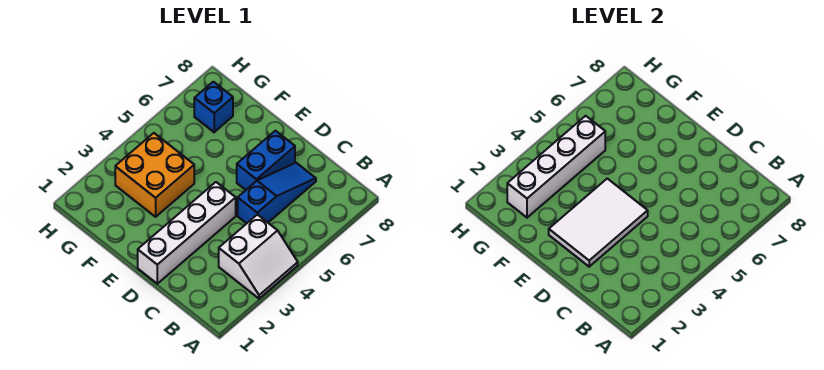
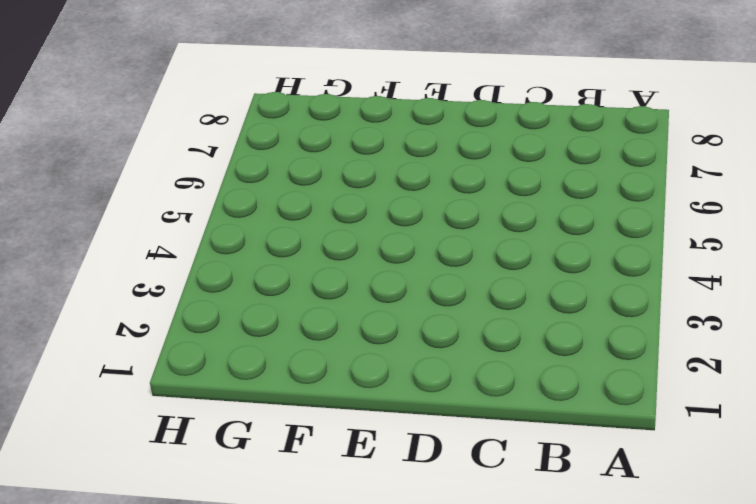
none -> white slope A3:B4 level 1 top B
none -> blue slope C5:C7 level 1 top 5

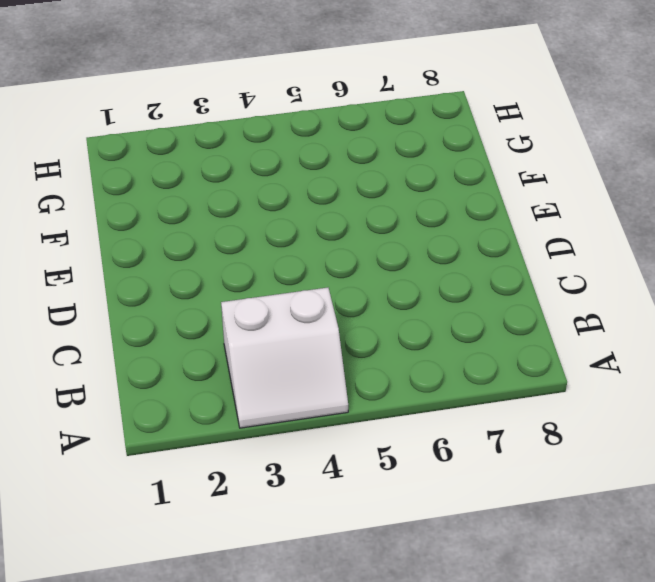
none -> blue slope C5:C7 level 1 top 5
none -> white brick D1:D4 level 1

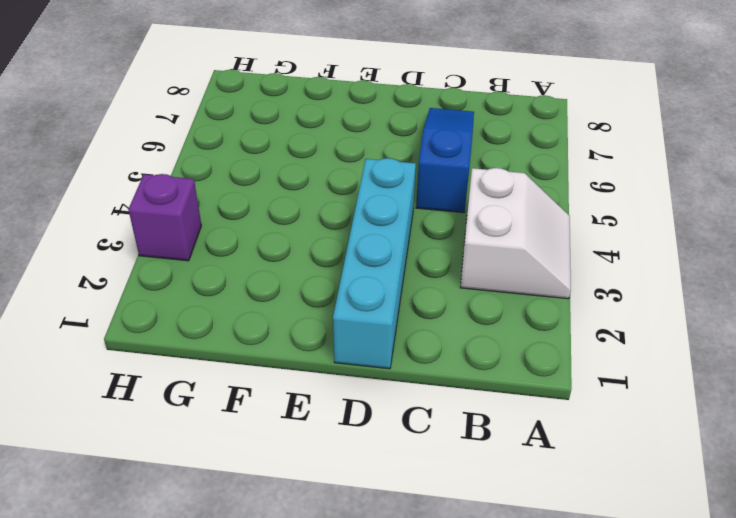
cyan brick D1:D4 level 1 -> white brick D1:D4 level 1
purple brick H3 level 1 -> none
none -> blue brick D6:D7 level 1
none -> orange brick F3:G4 level 1

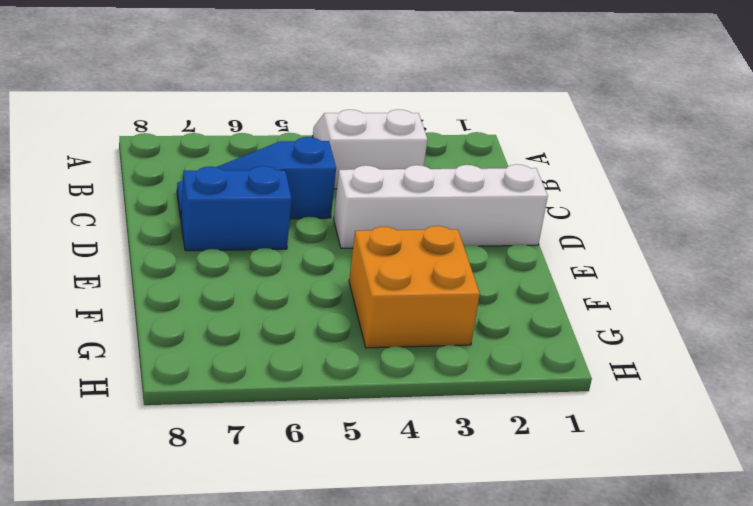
none -> blue brick G7 level 1
none -> white tile D2:E4 level 2

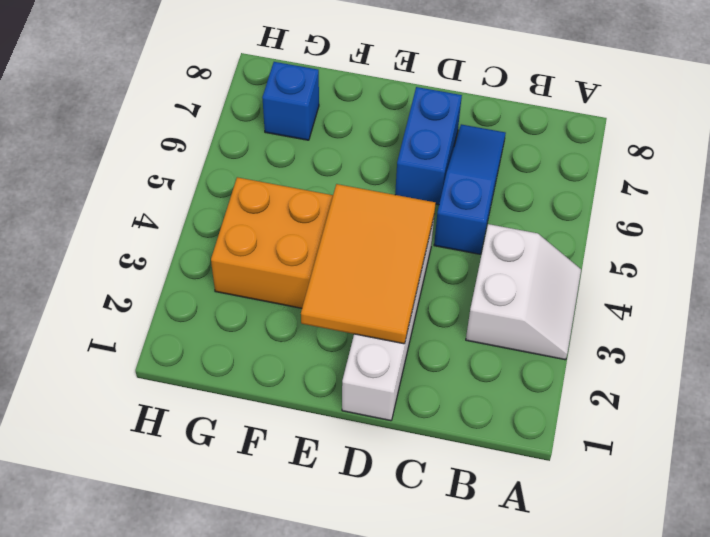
orange tile D2:E4 level 2 -> white tile D2:E4 level 2
none -> white brick G2:G5 level 2

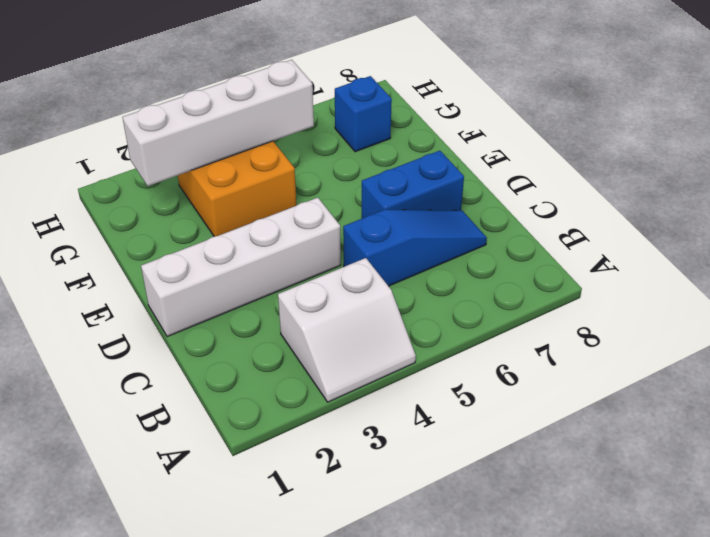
none -> white tile D2:E4 level 2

> _TASK TO CARRY OUT_
Find "orange tile D2:E4" in the entries, then reproduce that line and each line after it exactly, through the last one. Pictures do not go in.

> _TASK RESULT_
orange tile D2:E4 level 2 -> white tile D2:E4 level 2
none -> white brick G2:G5 level 2

none -> white tile D2:E4 level 2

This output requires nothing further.